BEGIN

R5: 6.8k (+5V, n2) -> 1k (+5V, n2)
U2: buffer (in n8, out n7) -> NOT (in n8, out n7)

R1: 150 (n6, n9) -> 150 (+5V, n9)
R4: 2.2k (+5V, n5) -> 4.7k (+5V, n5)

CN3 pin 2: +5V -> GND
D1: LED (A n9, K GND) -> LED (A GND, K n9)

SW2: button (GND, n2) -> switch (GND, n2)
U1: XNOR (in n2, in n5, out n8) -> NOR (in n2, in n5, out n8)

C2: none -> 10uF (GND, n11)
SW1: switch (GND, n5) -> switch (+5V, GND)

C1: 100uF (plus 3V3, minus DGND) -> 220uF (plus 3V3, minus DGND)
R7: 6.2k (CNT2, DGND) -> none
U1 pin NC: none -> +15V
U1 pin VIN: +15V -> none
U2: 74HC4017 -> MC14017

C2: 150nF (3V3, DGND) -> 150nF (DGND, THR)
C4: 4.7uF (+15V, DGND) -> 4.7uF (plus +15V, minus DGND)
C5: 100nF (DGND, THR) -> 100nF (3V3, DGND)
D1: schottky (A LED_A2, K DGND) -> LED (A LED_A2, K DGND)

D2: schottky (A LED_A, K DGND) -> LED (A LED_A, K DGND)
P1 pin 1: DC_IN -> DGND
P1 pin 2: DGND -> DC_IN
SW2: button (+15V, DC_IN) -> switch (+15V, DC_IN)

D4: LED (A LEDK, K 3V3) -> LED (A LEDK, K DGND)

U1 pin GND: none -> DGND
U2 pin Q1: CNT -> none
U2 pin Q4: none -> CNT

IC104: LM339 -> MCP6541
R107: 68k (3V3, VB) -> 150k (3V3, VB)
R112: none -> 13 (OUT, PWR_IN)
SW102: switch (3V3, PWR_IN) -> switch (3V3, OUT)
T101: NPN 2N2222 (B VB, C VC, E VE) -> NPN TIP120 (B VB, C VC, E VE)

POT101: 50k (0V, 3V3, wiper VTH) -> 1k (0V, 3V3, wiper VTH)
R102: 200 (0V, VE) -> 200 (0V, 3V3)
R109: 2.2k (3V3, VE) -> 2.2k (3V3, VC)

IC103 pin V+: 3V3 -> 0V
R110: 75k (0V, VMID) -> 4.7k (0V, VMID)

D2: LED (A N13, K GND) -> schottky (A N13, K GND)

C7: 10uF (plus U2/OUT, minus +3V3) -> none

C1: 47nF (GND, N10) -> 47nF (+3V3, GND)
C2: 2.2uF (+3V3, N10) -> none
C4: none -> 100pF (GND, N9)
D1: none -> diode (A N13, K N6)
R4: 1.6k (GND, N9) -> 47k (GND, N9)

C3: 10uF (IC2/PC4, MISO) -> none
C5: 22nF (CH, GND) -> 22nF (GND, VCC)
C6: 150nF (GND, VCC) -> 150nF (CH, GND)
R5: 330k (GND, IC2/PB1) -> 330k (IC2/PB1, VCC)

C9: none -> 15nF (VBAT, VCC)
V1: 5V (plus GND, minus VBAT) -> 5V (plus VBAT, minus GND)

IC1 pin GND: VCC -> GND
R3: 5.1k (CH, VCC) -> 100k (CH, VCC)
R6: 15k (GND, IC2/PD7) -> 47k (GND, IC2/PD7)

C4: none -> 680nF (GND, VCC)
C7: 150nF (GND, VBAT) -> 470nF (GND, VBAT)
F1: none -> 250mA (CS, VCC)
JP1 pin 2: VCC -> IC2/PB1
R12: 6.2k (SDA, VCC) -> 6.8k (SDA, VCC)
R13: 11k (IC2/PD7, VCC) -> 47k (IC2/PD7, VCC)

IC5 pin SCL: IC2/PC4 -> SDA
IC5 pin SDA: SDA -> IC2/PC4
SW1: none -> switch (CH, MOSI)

END

• Work item: The lines holding the string "schottky" in the listing above are what you should copy out.

• Solution for this exercise:
D1: schottky (A LED_A2, K DGND) -> LED (A LED_A2, K DGND)
D2: schottky (A LED_A, K DGND) -> LED (A LED_A, K DGND)
D2: LED (A N13, K GND) -> schottky (A N13, K GND)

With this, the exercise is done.